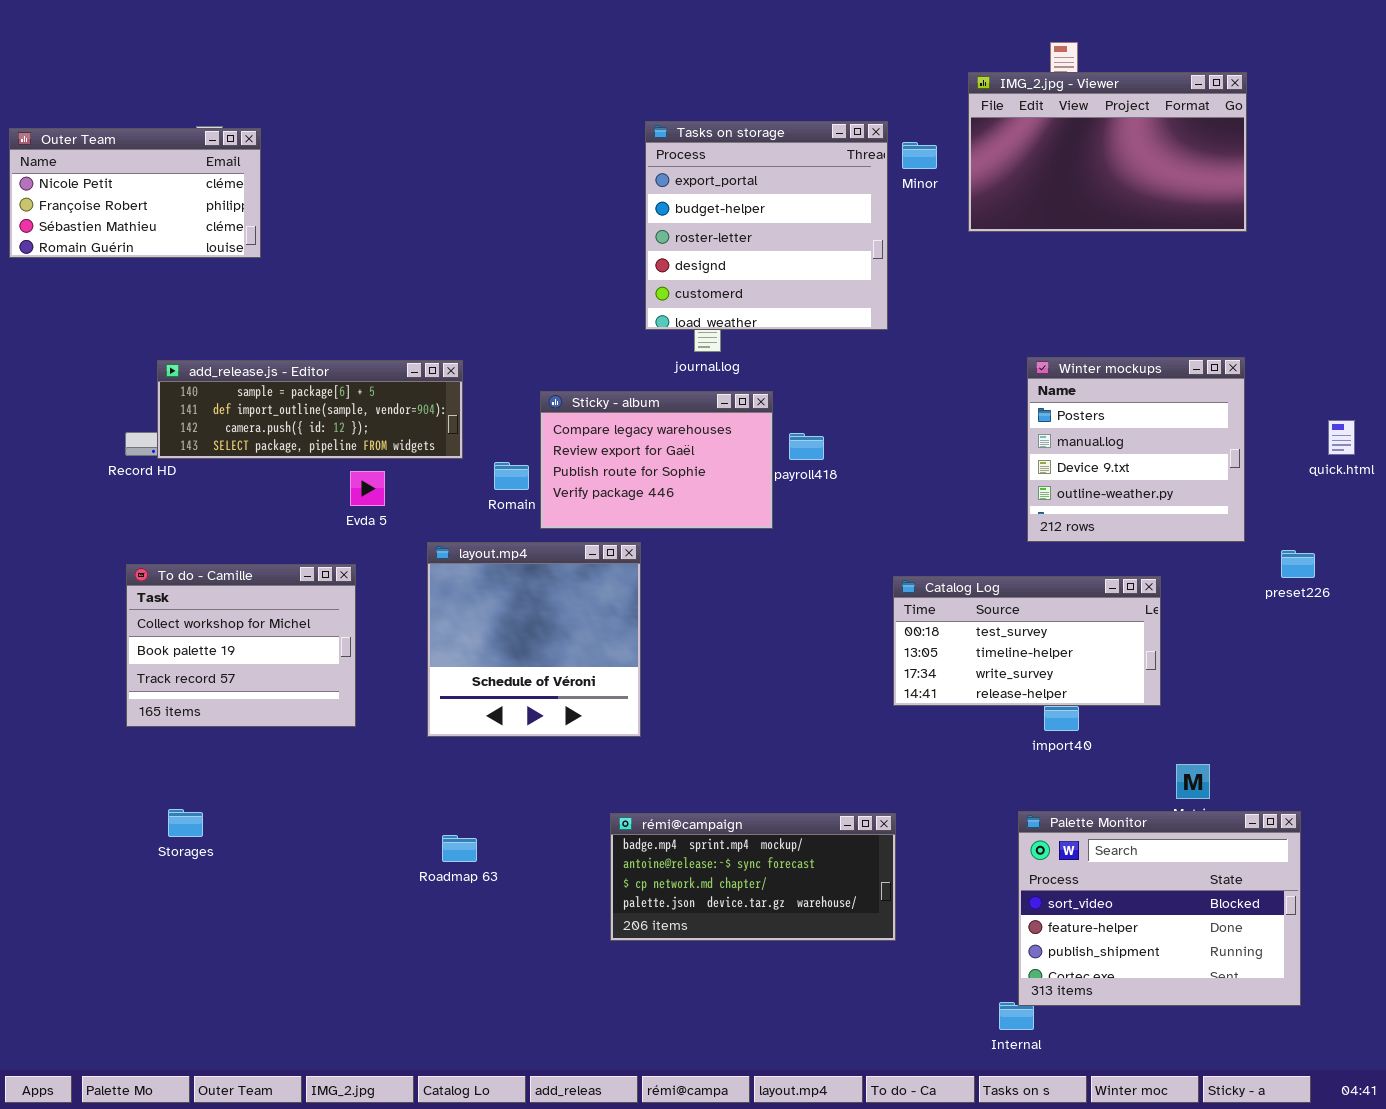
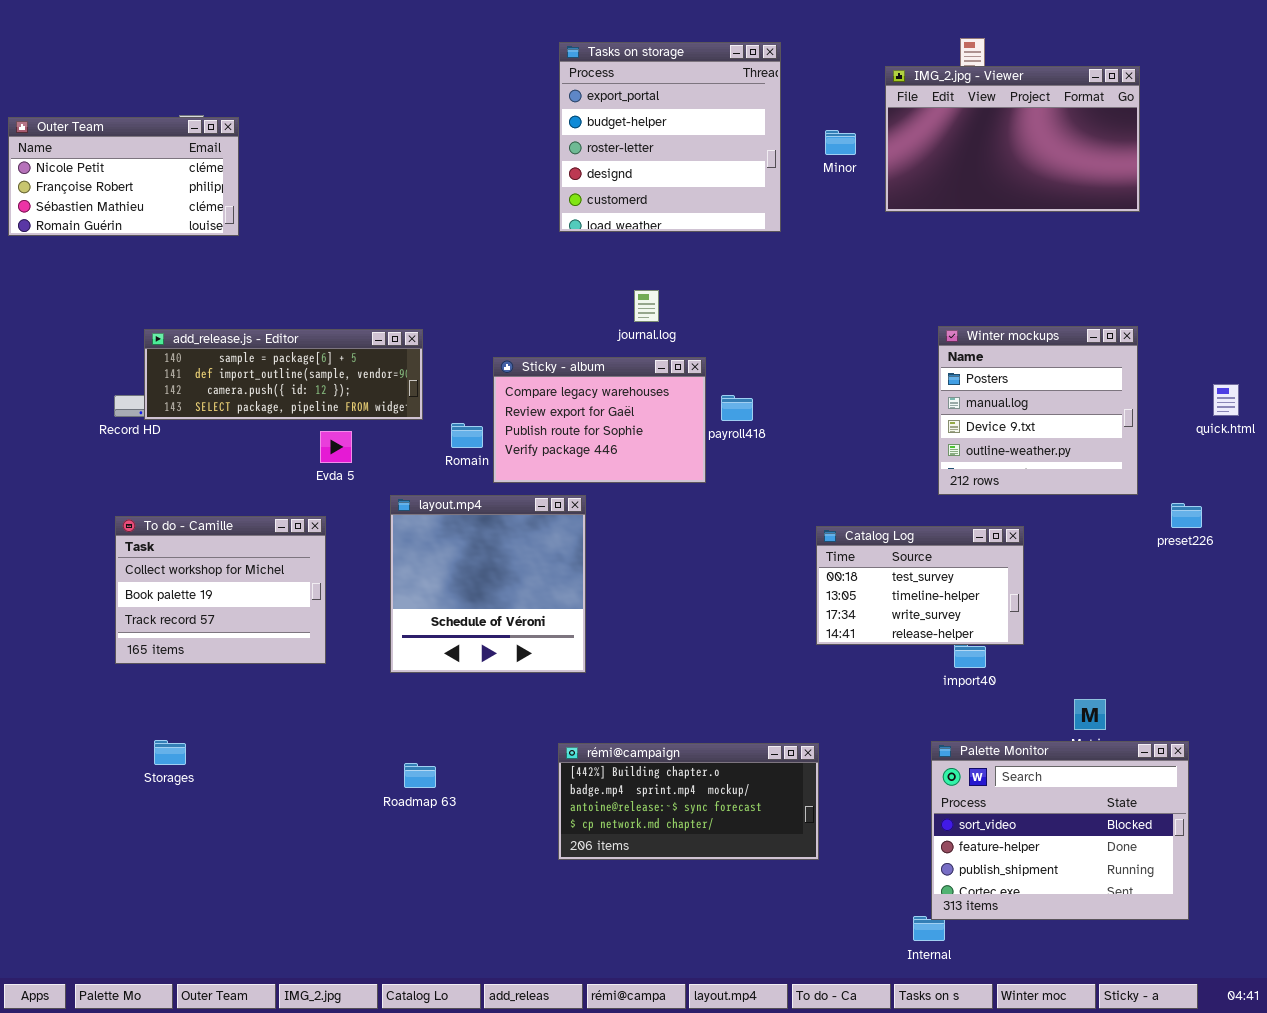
Tasks on storage: [645,121,888,330] -> [559,42,781,232], moved
Catalog Log: [893,576,1161,706] -> [816,526,1024,645], resized
rémi@campaign: [610,813,896,941] -> [558,743,819,860], scrolled up 1 row

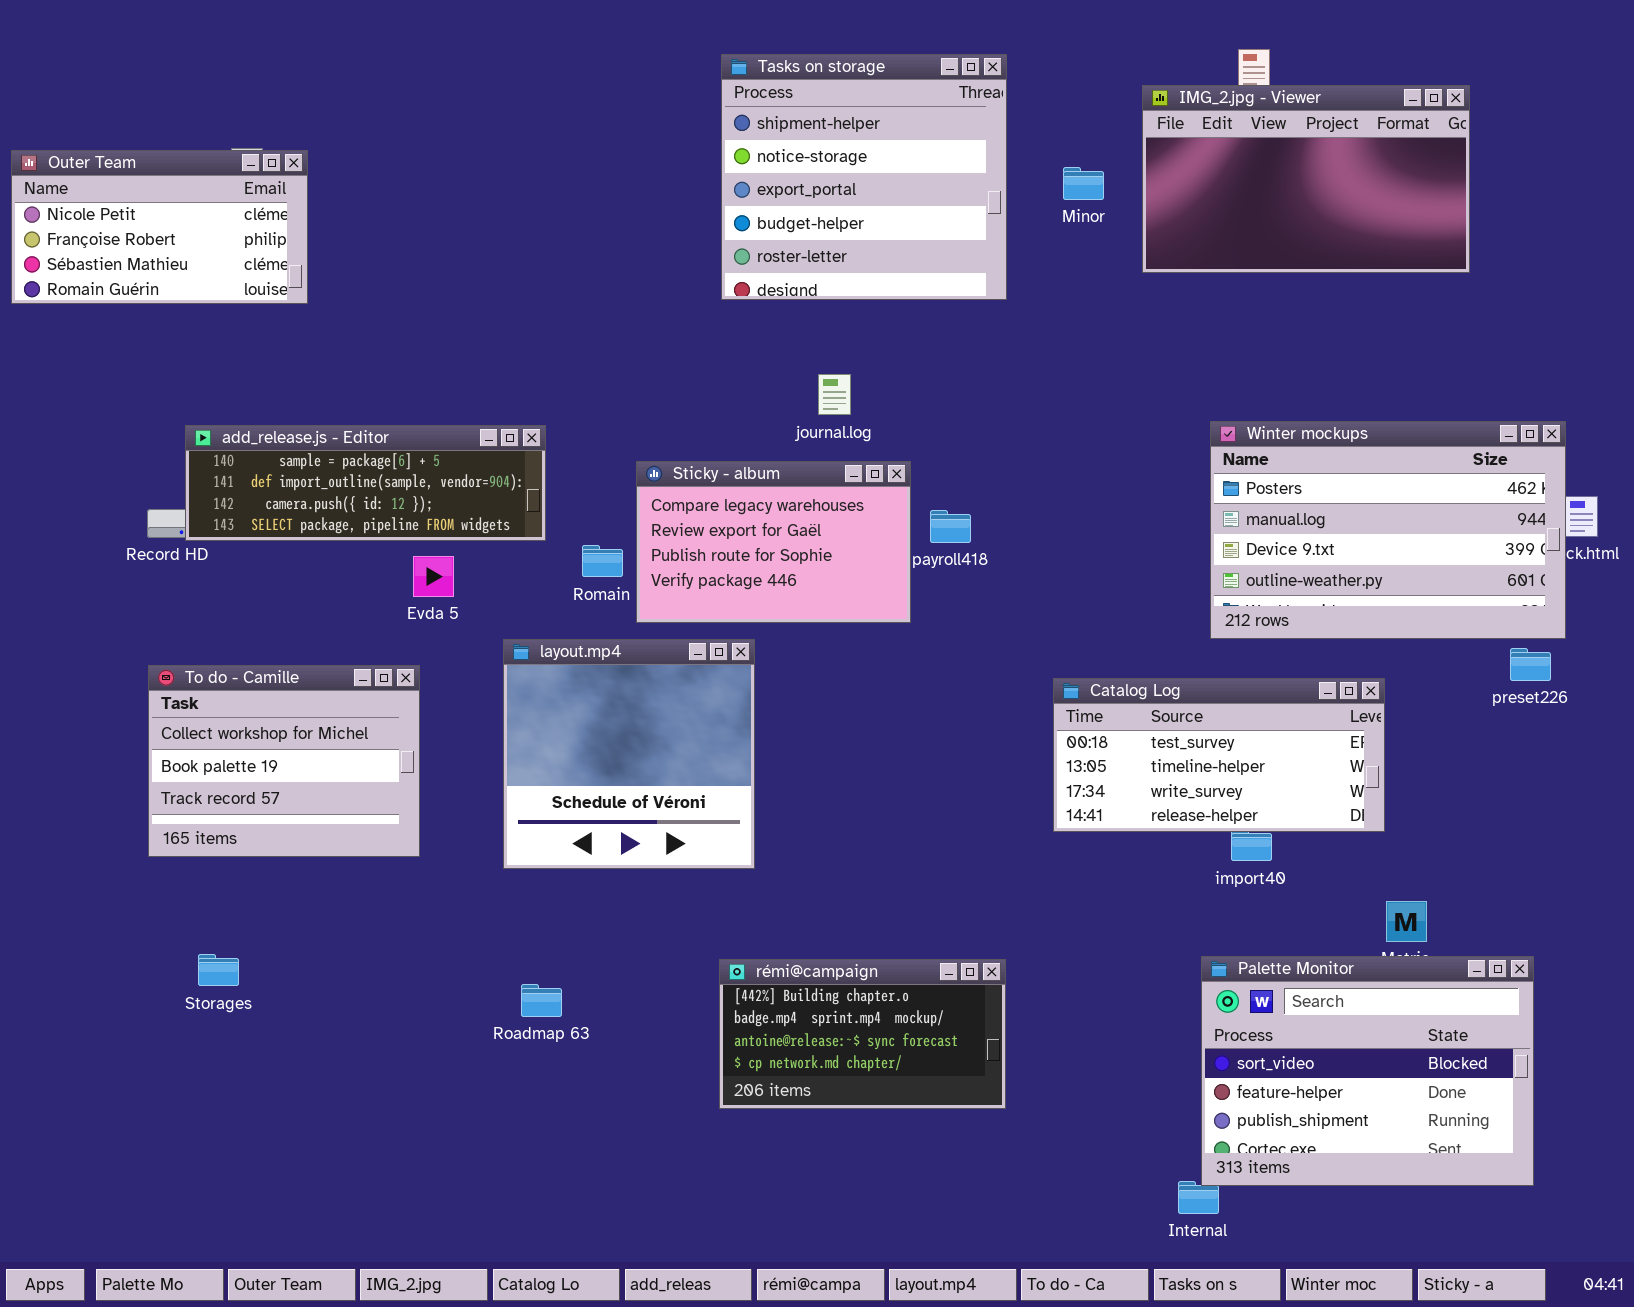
Tasks on storage: [559,42,781,232] -> [721,54,1007,300], scrolled up 2 rows
Winter mockups: [938,326,1138,495] -> [1210,421,1566,639], resized
Catalog Log: [816,526,1024,645] -> [1053,678,1385,832], resized
rémi@campaign: [558,743,819,860] -> [719,959,1006,1109], resized

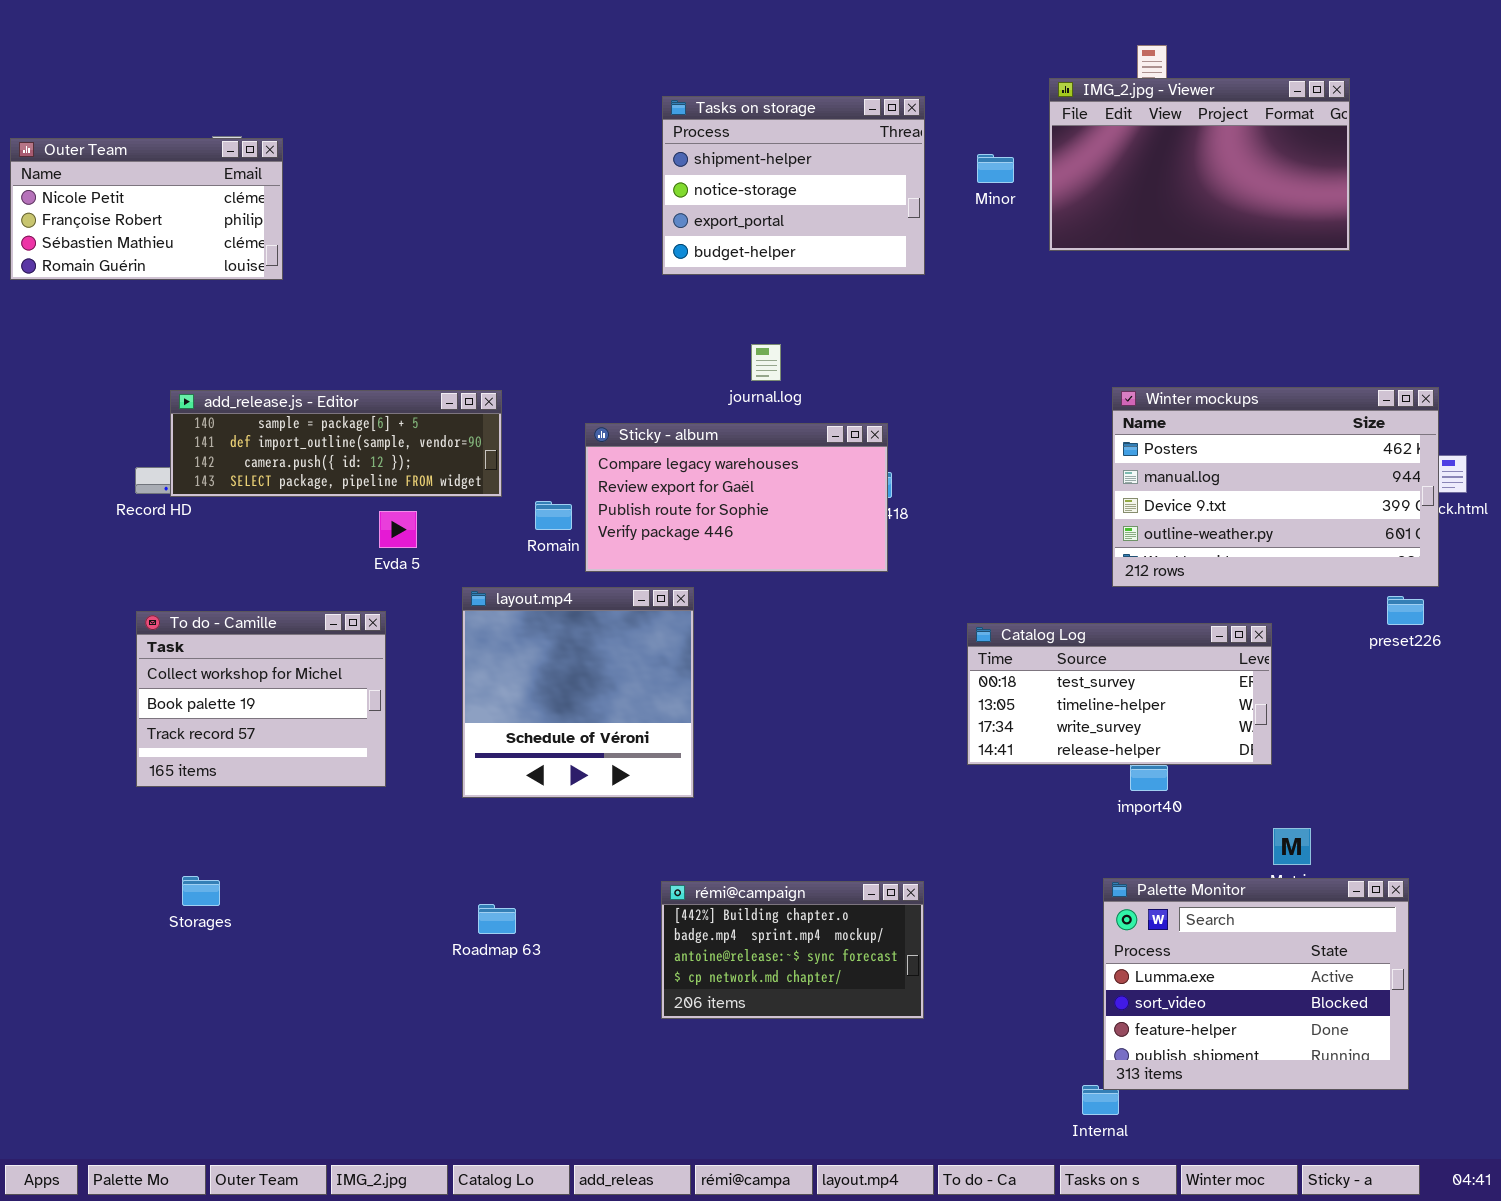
Tasks on storage: [721,54,1007,300] -> [662,96,925,275], resized
Sticky - album: [636,461,911,623] -> [585,423,888,572], resized
Palette Monitor: [1201,956,1534,1186] -> [1103,878,1409,1090], scrolled up 1 row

# TASK OBJECTIVE
Every line of the material above must be written out exactly, with no pictures.

# ANSWER BOX
Tasks on storage: [645,121,888,330] -> [559,42,781,232], moved
Catalog Log: [893,576,1161,706] -> [816,526,1024,645], resized
rémi@campaign: [610,813,896,941] -> [558,743,819,860], scrolled up 1 row

Tasks on storage: [559,42,781,232] -> [721,54,1007,300], scrolled up 2 rows
Winter mockups: [938,326,1138,495] -> [1210,421,1566,639], resized
Catalog Log: [816,526,1024,645] -> [1053,678,1385,832], resized
rémi@campaign: [558,743,819,860] -> [719,959,1006,1109], resized

Tasks on storage: [721,54,1007,300] -> [662,96,925,275], resized
Sticky - album: [636,461,911,623] -> [585,423,888,572], resized
Palette Monitor: [1201,956,1534,1186] -> [1103,878,1409,1090], scrolled up 1 row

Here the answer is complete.